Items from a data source
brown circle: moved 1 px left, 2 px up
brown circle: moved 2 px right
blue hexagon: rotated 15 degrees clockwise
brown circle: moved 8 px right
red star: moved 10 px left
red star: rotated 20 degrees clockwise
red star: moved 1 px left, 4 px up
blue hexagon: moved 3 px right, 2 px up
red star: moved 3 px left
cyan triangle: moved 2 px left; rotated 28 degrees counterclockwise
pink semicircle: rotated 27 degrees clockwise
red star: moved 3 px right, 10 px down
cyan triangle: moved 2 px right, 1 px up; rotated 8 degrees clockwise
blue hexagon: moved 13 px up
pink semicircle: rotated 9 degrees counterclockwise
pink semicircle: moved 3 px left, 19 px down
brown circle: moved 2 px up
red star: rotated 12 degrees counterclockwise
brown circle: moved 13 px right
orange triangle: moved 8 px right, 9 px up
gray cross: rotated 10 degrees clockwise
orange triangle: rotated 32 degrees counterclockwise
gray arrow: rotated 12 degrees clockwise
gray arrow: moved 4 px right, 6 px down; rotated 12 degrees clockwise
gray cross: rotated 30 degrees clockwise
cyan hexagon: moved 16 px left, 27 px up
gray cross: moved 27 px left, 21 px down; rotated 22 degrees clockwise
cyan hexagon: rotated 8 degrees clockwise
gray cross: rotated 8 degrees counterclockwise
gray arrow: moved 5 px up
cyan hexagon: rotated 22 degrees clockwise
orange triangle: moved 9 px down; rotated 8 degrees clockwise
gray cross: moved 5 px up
...
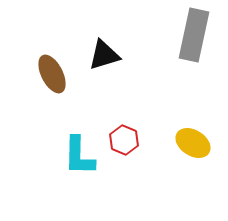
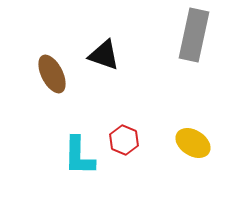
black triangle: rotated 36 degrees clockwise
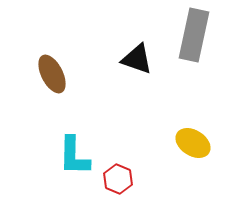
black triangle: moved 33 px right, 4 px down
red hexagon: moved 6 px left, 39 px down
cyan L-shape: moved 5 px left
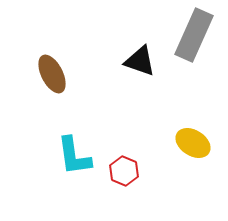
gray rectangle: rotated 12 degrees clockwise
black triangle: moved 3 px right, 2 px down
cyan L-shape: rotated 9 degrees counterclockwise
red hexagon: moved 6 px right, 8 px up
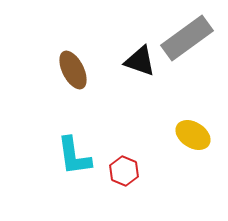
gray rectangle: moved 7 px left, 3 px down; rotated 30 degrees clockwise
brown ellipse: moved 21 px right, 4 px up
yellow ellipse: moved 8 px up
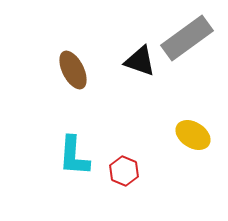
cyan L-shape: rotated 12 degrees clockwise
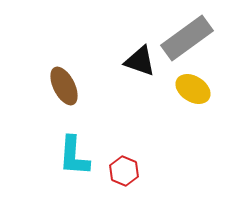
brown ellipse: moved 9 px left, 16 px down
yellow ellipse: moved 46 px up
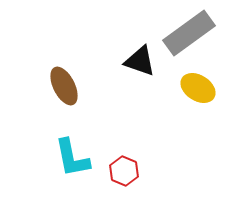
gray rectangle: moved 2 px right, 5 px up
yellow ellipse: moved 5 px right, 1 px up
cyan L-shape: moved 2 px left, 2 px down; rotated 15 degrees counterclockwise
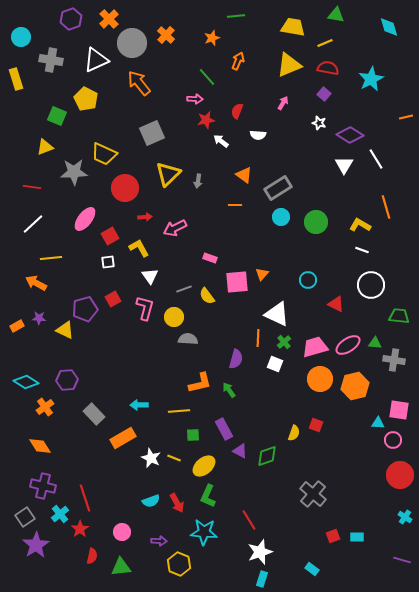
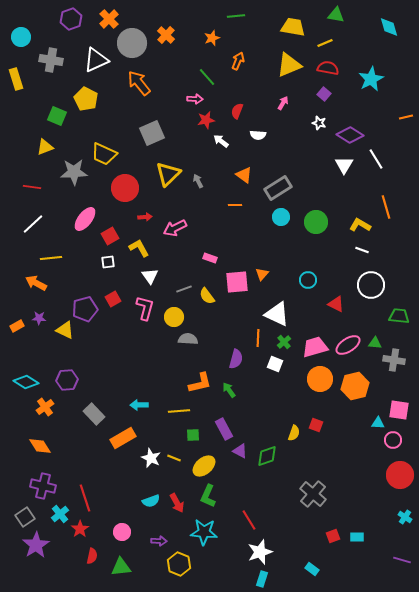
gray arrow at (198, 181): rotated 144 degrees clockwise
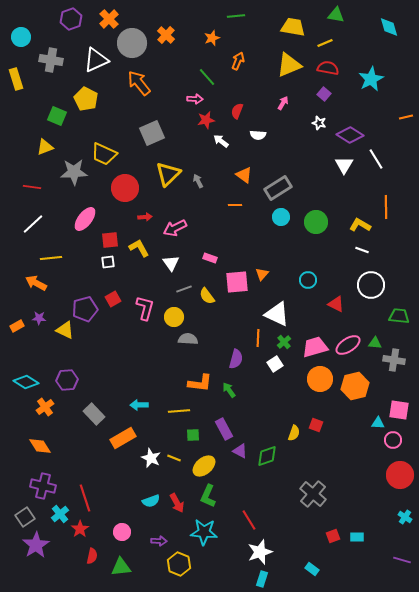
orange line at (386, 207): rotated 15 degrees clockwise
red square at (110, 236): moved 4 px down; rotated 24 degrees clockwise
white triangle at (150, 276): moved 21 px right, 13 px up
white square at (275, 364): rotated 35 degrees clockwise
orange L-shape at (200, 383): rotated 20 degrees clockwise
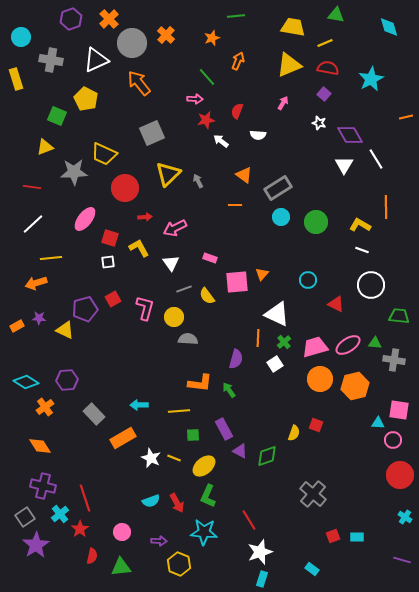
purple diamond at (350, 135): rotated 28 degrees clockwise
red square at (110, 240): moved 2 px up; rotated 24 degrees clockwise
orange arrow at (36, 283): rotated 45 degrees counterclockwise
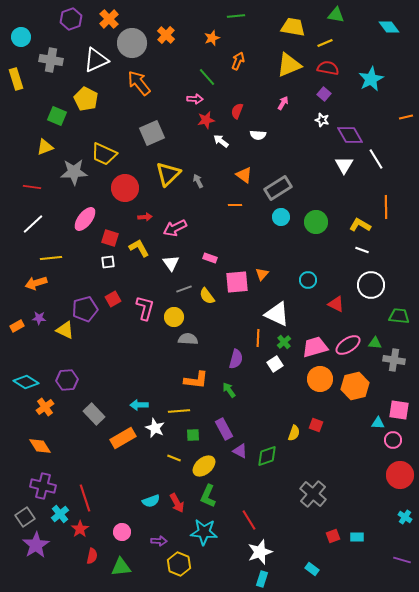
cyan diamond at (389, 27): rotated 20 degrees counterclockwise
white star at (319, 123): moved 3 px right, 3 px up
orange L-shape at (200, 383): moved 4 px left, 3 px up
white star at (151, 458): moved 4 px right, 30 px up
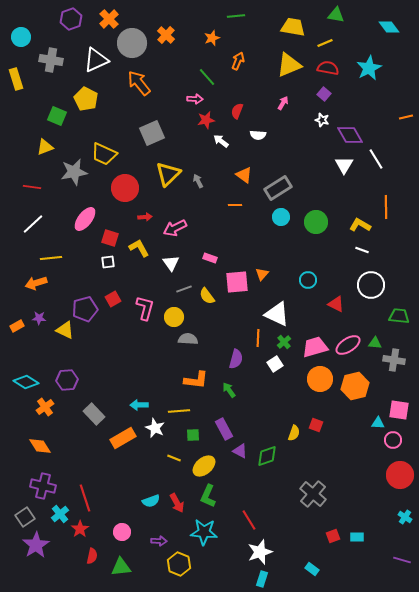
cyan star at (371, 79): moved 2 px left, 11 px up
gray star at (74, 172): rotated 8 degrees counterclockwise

SET EXERCISE: Turn the listing lines into a JSON list of strings, one string per line and no blank lines, starting at the line that has "brown circle: moved 1 px left, 2 px up" and stopping after the line that has "gray cross: rotated 30 degrees clockwise".

EXERCISE RESULT:
[
  "brown circle: moved 1 px left, 2 px up",
  "brown circle: moved 2 px right",
  "blue hexagon: rotated 15 degrees clockwise",
  "brown circle: moved 8 px right",
  "red star: moved 10 px left",
  "red star: rotated 20 degrees clockwise",
  "red star: moved 1 px left, 4 px up",
  "blue hexagon: moved 3 px right, 2 px up",
  "red star: moved 3 px left",
  "cyan triangle: moved 2 px left; rotated 28 degrees counterclockwise",
  "pink semicircle: rotated 27 degrees clockwise",
  "red star: moved 3 px right, 10 px down",
  "cyan triangle: moved 2 px right, 1 px up; rotated 8 degrees clockwise",
  "blue hexagon: moved 13 px up",
  "pink semicircle: rotated 9 degrees counterclockwise",
  "pink semicircle: moved 3 px left, 19 px down",
  "brown circle: moved 2 px up",
  "red star: rotated 12 degrees counterclockwise",
  "brown circle: moved 13 px right",
  "orange triangle: moved 8 px right, 9 px up",
  "gray cross: rotated 10 degrees clockwise",
  "orange triangle: rotated 32 degrees counterclockwise",
  "gray arrow: rotated 12 degrees clockwise",
  "gray arrow: moved 4 px right, 6 px down; rotated 12 degrees clockwise",
  "gray cross: rotated 30 degrees clockwise"
]